*WHAT IS BEING ASKED*
Each entry that follows should be retyped exactly.

Records from a data collection:

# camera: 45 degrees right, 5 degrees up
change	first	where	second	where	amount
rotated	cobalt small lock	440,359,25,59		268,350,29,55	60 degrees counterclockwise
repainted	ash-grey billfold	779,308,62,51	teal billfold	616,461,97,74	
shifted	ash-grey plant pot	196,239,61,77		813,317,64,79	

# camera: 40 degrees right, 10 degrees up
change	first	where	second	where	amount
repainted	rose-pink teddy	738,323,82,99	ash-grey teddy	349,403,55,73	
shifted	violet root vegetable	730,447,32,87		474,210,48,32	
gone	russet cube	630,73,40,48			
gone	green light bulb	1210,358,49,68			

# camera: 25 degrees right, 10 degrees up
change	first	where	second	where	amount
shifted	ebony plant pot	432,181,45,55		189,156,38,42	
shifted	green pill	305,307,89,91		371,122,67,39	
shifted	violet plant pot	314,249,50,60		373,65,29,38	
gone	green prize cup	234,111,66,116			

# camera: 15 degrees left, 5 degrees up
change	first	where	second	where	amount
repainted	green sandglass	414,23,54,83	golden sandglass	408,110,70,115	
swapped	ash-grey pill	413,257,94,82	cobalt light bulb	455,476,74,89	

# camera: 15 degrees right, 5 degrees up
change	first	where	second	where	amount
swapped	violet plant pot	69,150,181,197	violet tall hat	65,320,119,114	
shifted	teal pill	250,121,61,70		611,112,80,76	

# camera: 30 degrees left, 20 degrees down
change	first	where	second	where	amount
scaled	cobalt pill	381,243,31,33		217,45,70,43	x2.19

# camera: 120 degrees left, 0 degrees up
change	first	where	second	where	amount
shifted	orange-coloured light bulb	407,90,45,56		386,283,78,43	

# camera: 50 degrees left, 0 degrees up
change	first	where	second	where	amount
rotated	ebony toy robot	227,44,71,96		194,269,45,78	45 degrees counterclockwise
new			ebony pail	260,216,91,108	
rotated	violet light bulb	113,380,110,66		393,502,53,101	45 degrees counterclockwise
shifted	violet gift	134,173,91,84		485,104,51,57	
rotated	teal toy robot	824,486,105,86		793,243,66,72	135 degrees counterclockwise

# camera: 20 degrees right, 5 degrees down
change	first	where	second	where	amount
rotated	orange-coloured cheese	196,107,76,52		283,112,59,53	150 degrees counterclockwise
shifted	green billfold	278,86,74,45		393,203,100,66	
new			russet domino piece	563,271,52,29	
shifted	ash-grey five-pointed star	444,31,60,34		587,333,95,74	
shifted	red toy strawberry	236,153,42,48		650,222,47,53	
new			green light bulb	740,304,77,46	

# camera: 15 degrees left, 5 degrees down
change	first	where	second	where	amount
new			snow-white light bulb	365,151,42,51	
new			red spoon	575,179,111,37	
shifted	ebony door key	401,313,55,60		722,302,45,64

*ANSWER AREA*
# camera: 45 degrees right, 5 degrees up
change	first	where	second	where	amount
rotated	cobalt small lock	440,359,25,59		268,350,29,55	60 degrees counterclockwise
repainted	ash-grey billfold	779,308,62,51	teal billfold	616,461,97,74	
shifted	ash-grey plant pot	196,239,61,77		813,317,64,79	

# camera: 40 degrees right, 10 degrees up
change	first	where	second	where	amount
repainted	rose-pink teddy	738,323,82,99	ash-grey teddy	349,403,55,73	
shifted	violet root vegetable	730,447,32,87		474,210,48,32	
gone	russet cube	630,73,40,48			
gone	green light bulb	1210,358,49,68			

# camera: 25 degrees right, 10 degrees up
change	first	where	second	where	amount
shifted	ebony plant pot	432,181,45,55		189,156,38,42	
shifted	green pill	305,307,89,91		371,122,67,39	
shifted	violet plant pot	314,249,50,60		373,65,29,38	
gone	green prize cup	234,111,66,116			

# camera: 15 degrees left, 5 degrees up
change	first	where	second	where	amount
repainted	green sandglass	414,23,54,83	golden sandglass	408,110,70,115	
swapped	ash-grey pill	413,257,94,82	cobalt light bulb	455,476,74,89	

# camera: 15 degrees right, 5 degrees up
change	first	where	second	where	amount
swapped	violet plant pot	69,150,181,197	violet tall hat	65,320,119,114	
shifted	teal pill	250,121,61,70		611,112,80,76	

# camera: 30 degrees left, 20 degrees down
change	first	where	second	where	amount
scaled	cobalt pill	381,243,31,33		217,45,70,43	x2.19

# camera: 120 degrees left, 0 degrees up
change	first	where	second	where	amount
shifted	orange-coloured light bulb	407,90,45,56		386,283,78,43	

# camera: 50 degrees left, 0 degrees up
change	first	where	second	where	amount
rotated	ebony toy robot	227,44,71,96		194,269,45,78	45 degrees counterclockwise
new			ebony pail	260,216,91,108	
rotated	violet light bulb	113,380,110,66		393,502,53,101	45 degrees counterclockwise
shifted	violet gift	134,173,91,84		485,104,51,57	
rotated	teal toy robot	824,486,105,86		793,243,66,72	135 degrees counterclockwise

# camera: 20 degrees right, 5 degrees down
change	first	where	second	where	amount
rotated	orange-coloured cheese	196,107,76,52		283,112,59,53	150 degrees counterclockwise
shifted	green billfold	278,86,74,45		393,203,100,66	
new			russet domino piece	563,271,52,29	
shifted	ash-grey five-pointed star	444,31,60,34		587,333,95,74	
shifted	red toy strawberry	236,153,42,48		650,222,47,53	
new			green light bulb	740,304,77,46	

# camera: 15 degrees left, 5 degrees down
change	first	where	second	where	amount
new			snow-white light bulb	365,151,42,51	
new			red spoon	575,179,111,37	
shifted	ebony door key	401,313,55,60		722,302,45,64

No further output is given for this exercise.